**EXERCISE OBJECTIVE:** In your copy of the data below, reproduce every entry exactly and omit the pictures.

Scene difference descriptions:
=== Begin Enclosure ===
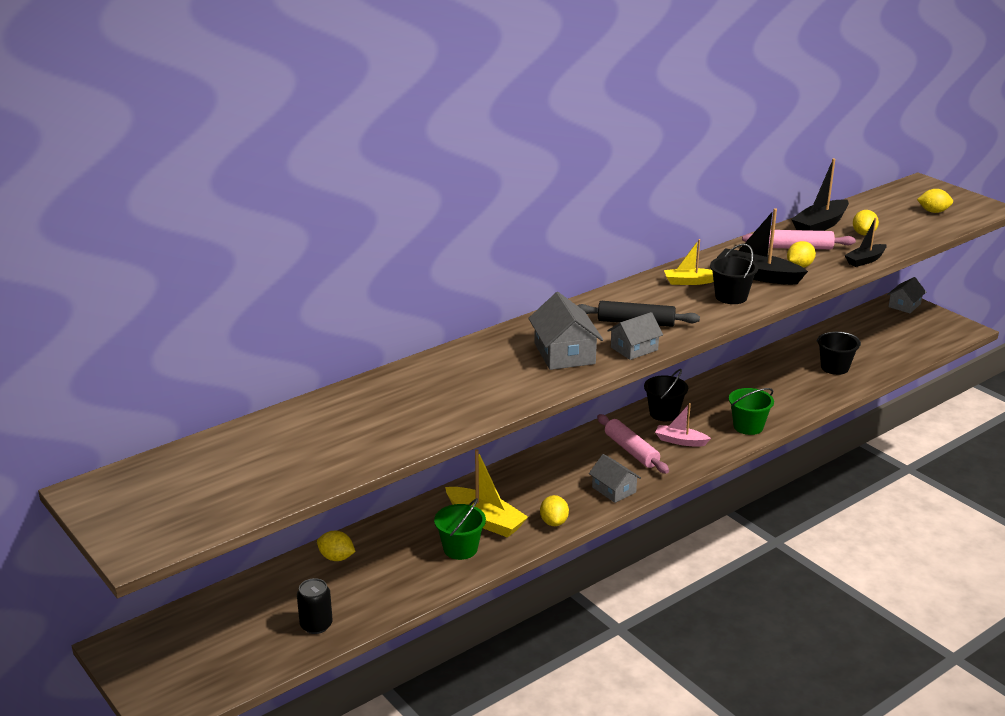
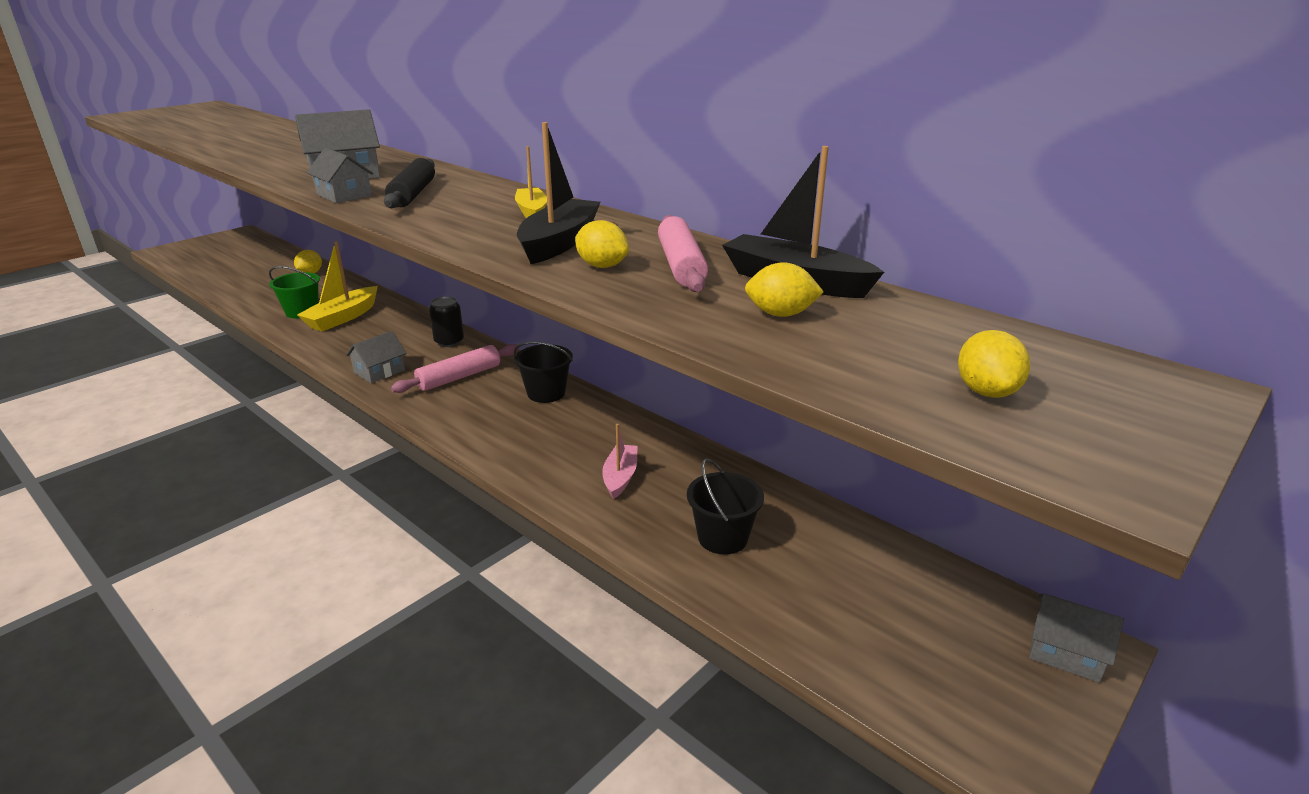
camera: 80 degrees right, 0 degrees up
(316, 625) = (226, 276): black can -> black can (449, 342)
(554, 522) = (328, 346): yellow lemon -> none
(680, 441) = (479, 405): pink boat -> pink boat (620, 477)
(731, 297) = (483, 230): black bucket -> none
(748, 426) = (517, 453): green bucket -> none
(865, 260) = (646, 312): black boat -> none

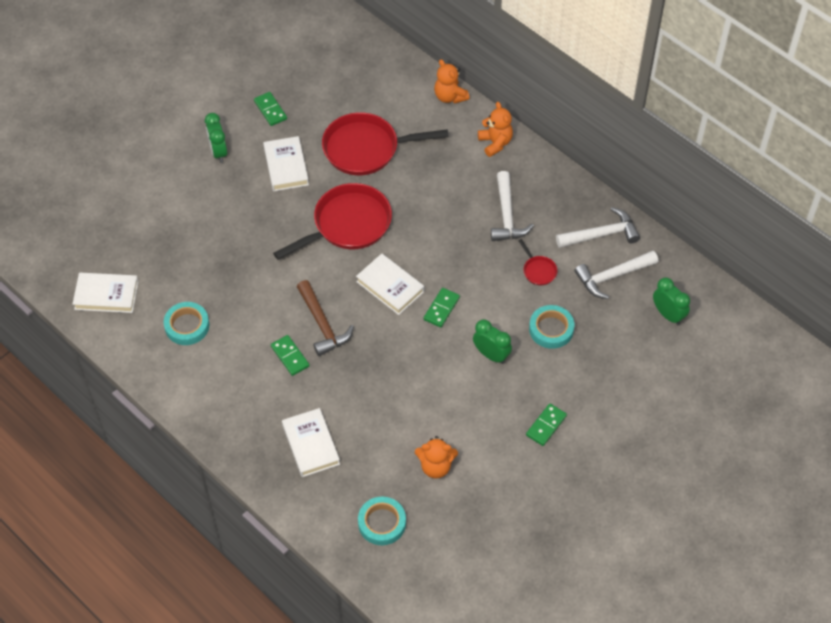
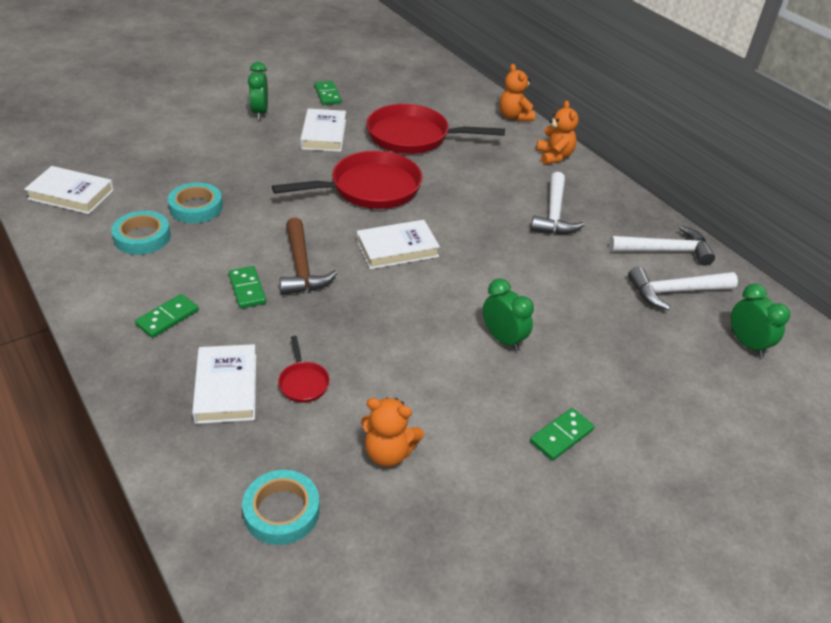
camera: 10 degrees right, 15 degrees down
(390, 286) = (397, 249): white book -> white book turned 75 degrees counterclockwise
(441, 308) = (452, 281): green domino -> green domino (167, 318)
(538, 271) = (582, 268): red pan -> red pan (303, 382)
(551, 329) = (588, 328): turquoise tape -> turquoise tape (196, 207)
=== End Enclosure ===
**THE ANSWER:**
camera: 80 degrees right, 0 degrees up
(316, 625) = (226, 276): black can -> black can (449, 342)
(554, 522) = (328, 346): yellow lemon -> none
(680, 441) = (479, 405): pink boat -> pink boat (620, 477)
(731, 297) = (483, 230): black bucket -> none
(748, 426) = (517, 453): green bucket -> none
(865, 260) = (646, 312): black boat -> none

camera: 10 degrees right, 15 degrees down
(390, 286) = (397, 249): white book -> white book turned 75 degrees counterclockwise
(441, 308) = (452, 281): green domino -> green domino (167, 318)
(538, 271) = (582, 268): red pan -> red pan (303, 382)
(551, 329) = (588, 328): turquoise tape -> turquoise tape (196, 207)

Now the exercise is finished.